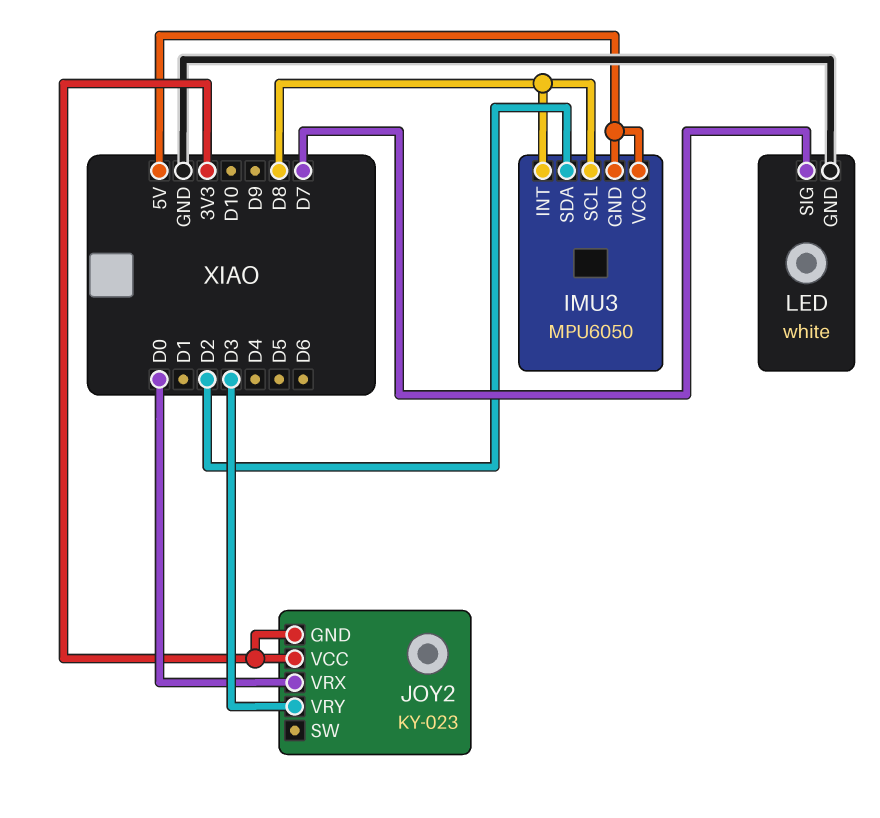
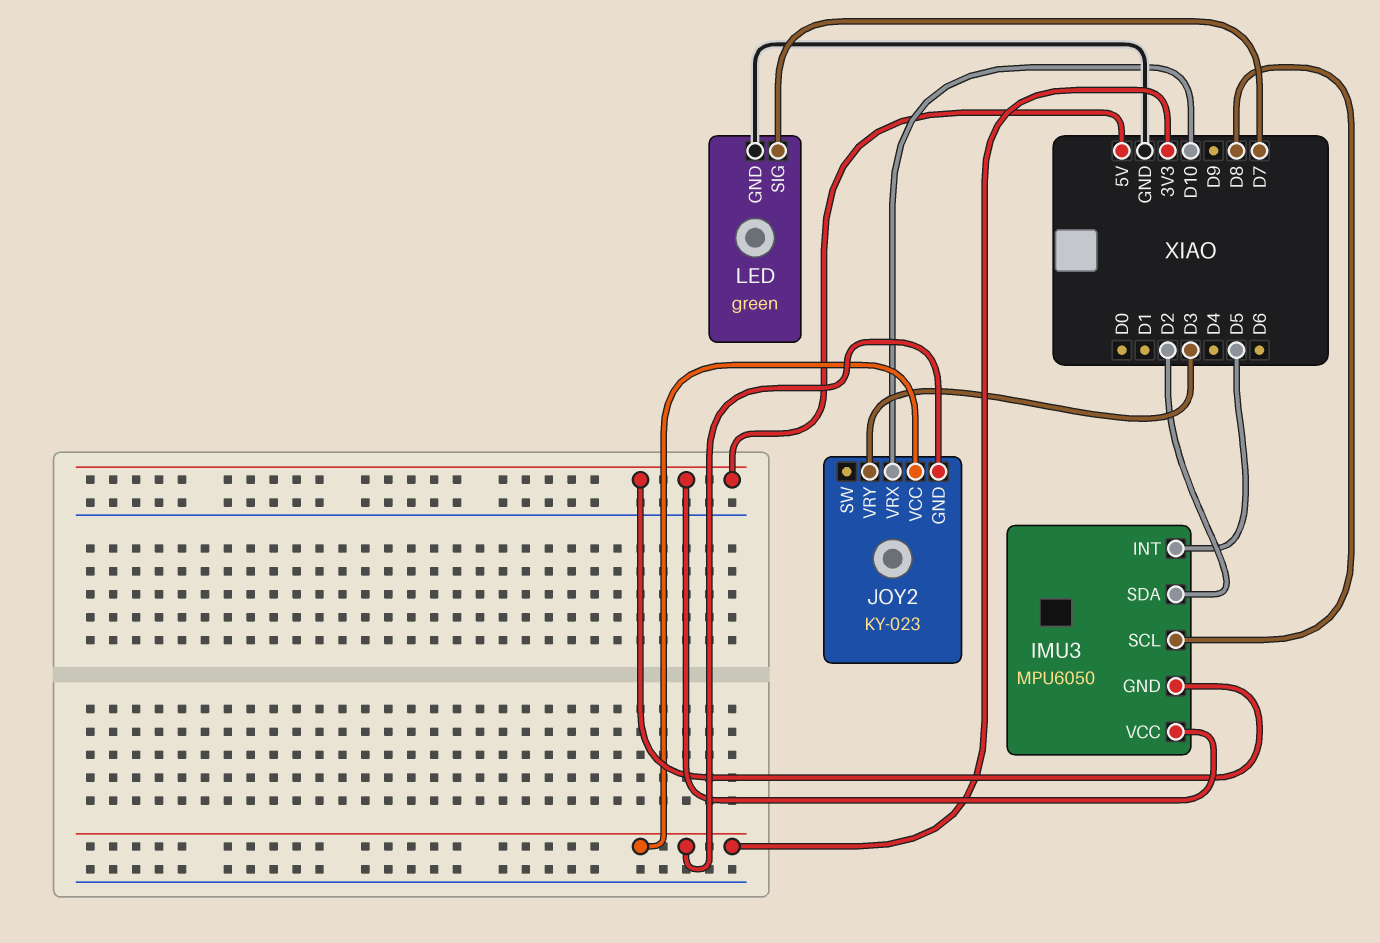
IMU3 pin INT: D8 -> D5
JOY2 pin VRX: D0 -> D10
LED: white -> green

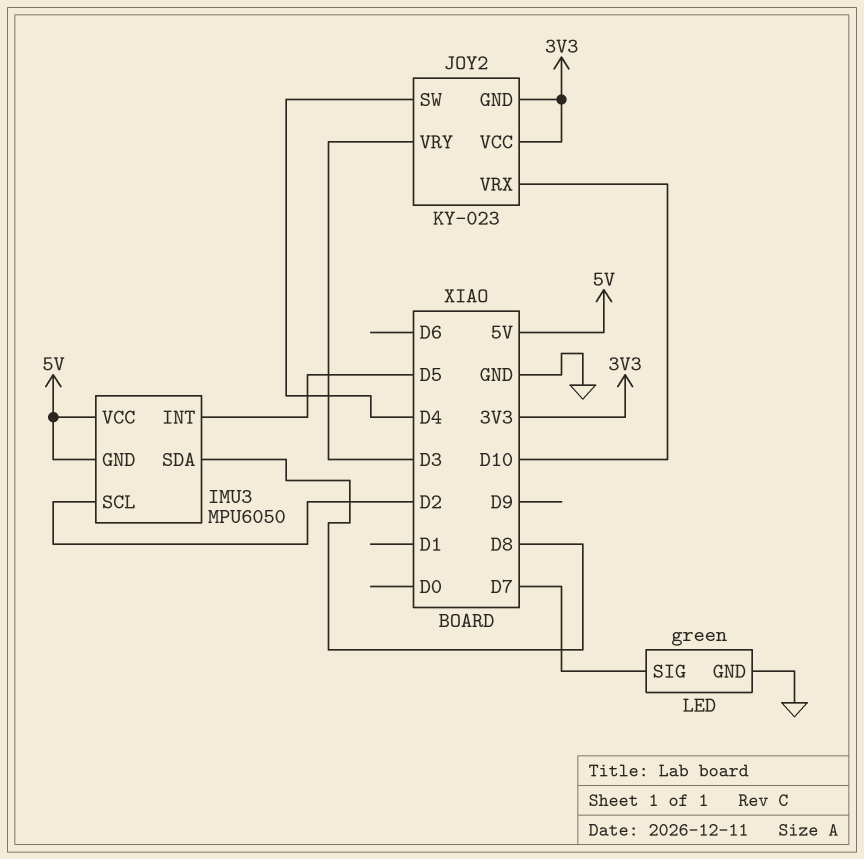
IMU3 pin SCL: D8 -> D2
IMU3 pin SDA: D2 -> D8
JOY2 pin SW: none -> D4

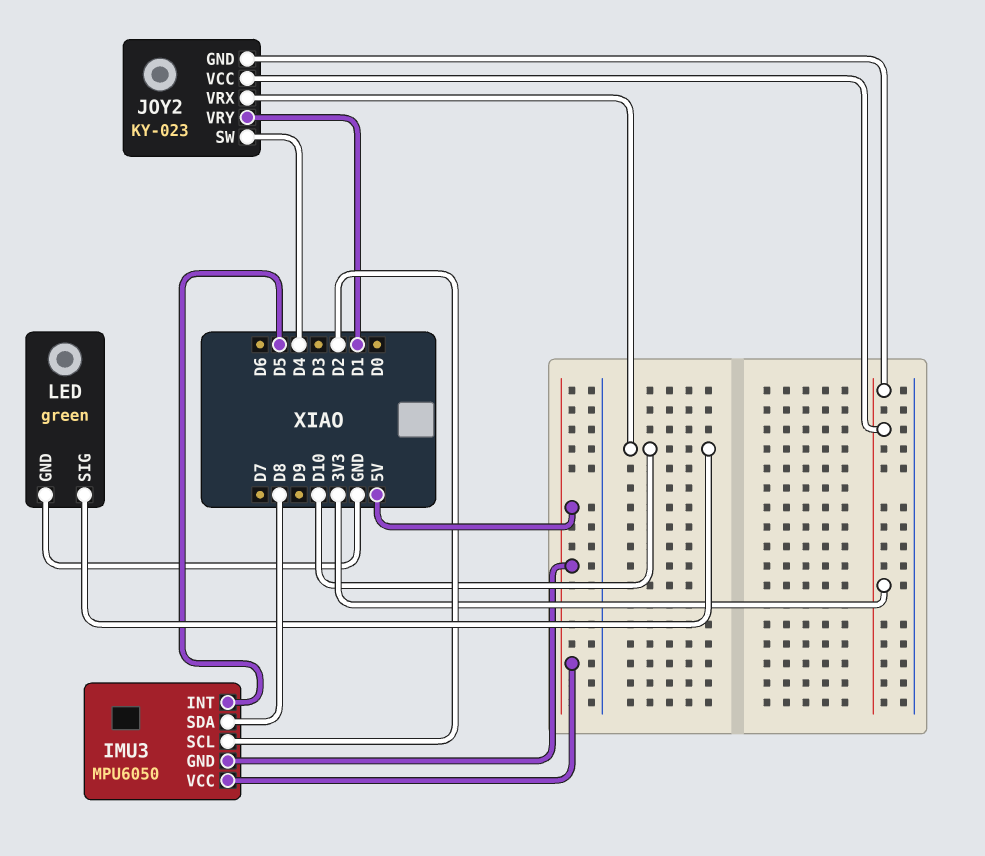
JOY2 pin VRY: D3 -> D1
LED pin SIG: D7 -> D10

· · · · ·

■ YOUR INSTRUCTIONS: Copy the final portion of the records: every line from the one containing "IMU3 pin SCL: D8 -> D2" through the last, word for word, without pictures.

■ TASK RESPONSE:
IMU3 pin SCL: D8 -> D2
IMU3 pin SDA: D2 -> D8
JOY2 pin SW: none -> D4

JOY2 pin VRY: D3 -> D1
LED pin SIG: D7 -> D10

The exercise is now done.